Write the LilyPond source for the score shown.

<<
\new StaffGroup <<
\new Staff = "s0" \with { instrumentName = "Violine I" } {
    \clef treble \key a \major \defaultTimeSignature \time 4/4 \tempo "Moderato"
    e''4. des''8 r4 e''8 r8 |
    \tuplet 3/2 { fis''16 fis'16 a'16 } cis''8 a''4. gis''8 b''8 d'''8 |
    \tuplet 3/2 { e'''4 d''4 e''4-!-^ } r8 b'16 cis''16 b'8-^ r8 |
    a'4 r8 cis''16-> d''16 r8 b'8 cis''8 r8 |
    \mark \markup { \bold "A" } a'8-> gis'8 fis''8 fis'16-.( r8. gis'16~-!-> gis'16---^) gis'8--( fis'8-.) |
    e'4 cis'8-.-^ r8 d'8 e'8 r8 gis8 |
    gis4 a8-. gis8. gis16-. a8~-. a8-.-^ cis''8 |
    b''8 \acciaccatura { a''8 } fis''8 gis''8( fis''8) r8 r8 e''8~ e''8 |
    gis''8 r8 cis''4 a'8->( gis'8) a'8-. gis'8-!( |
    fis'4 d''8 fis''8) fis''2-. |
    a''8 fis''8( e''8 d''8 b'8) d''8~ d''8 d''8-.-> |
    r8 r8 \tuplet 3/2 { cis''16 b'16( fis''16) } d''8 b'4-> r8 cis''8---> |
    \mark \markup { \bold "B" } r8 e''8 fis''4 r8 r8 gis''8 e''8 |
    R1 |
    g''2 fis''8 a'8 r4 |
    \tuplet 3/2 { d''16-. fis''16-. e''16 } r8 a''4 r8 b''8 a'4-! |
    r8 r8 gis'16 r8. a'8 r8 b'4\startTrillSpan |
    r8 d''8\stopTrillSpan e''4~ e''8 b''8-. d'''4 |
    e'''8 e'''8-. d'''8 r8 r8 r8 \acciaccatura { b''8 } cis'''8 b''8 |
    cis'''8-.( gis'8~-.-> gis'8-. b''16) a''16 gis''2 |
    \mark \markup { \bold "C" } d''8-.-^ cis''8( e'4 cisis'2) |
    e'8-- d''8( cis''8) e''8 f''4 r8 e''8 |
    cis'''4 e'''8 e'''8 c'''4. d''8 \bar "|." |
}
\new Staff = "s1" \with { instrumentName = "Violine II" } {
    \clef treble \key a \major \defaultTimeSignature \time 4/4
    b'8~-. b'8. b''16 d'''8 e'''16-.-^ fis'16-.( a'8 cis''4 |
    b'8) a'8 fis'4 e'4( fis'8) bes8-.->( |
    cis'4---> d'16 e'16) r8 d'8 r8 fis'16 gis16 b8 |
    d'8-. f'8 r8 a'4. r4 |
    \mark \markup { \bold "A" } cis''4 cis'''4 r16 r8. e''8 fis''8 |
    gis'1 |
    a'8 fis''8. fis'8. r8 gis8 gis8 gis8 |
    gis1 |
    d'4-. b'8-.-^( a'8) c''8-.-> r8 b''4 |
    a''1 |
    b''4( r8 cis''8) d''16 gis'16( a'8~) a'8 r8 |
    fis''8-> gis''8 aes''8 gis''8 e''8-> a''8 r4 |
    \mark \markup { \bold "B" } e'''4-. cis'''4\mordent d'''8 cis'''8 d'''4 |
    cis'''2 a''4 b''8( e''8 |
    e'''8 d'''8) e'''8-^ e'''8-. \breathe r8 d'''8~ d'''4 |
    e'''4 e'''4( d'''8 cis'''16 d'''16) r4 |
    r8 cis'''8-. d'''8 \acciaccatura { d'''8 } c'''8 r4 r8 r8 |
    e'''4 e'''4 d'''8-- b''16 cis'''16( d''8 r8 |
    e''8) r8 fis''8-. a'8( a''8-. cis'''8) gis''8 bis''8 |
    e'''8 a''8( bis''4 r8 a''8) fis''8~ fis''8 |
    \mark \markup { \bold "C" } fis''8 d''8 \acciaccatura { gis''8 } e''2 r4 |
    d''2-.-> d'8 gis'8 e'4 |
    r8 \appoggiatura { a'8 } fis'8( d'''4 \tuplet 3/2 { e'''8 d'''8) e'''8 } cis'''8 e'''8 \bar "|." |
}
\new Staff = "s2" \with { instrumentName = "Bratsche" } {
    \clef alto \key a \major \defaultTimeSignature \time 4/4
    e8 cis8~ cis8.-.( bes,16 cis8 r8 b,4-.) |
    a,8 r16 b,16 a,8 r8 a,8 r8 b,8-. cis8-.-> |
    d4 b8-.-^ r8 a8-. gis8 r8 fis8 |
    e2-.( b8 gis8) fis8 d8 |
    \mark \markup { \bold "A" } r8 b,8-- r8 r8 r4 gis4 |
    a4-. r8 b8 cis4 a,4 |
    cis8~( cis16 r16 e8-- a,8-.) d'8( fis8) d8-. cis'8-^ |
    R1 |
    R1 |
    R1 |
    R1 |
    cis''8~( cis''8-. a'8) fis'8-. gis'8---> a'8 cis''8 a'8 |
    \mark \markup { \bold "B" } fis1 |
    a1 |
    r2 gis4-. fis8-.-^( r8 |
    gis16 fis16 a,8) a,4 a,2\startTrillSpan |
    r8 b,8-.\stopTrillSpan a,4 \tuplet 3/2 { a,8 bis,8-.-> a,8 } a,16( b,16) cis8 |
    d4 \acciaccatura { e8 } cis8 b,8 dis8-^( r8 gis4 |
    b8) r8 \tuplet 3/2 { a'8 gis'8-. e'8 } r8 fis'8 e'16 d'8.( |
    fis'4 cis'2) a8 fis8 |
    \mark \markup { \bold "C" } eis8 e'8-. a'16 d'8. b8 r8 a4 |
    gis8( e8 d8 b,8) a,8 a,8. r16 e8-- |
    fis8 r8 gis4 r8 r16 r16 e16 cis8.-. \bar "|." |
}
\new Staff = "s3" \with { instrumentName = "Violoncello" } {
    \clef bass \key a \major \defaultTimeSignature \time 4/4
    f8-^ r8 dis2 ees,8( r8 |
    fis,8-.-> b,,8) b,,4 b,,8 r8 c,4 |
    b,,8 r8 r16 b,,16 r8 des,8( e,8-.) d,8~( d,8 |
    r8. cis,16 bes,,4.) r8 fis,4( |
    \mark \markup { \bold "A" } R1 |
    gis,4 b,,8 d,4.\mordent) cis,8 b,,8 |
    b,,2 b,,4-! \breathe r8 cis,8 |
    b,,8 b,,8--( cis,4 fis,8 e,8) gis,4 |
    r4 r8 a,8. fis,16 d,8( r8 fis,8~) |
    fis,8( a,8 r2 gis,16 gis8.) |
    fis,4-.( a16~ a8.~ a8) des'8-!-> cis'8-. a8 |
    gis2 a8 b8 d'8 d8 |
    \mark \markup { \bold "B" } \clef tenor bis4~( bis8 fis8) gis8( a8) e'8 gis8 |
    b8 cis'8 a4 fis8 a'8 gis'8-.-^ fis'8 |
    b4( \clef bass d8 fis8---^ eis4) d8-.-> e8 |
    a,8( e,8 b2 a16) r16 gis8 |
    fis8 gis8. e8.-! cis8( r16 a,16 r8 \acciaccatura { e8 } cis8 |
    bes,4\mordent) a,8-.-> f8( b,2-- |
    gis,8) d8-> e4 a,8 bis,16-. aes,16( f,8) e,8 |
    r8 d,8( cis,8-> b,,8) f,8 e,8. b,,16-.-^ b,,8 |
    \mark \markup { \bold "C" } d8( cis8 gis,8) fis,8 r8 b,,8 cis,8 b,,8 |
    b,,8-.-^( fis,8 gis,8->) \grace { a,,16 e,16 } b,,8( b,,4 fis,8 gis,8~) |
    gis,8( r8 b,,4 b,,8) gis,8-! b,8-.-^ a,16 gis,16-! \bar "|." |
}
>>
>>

Directions →
Pick out every line in the rows above that contains the string "with". Case counts.

Result of the task →
\new Staff = "s0" \with { instrumentName = "Violine I" } {
\new Staff = "s1" \with { instrumentName = "Violine II" } {
\new Staff = "s2" \with { instrumentName = "Bratsche" } {
\new Staff = "s3" \with { instrumentName = "Violoncello" } {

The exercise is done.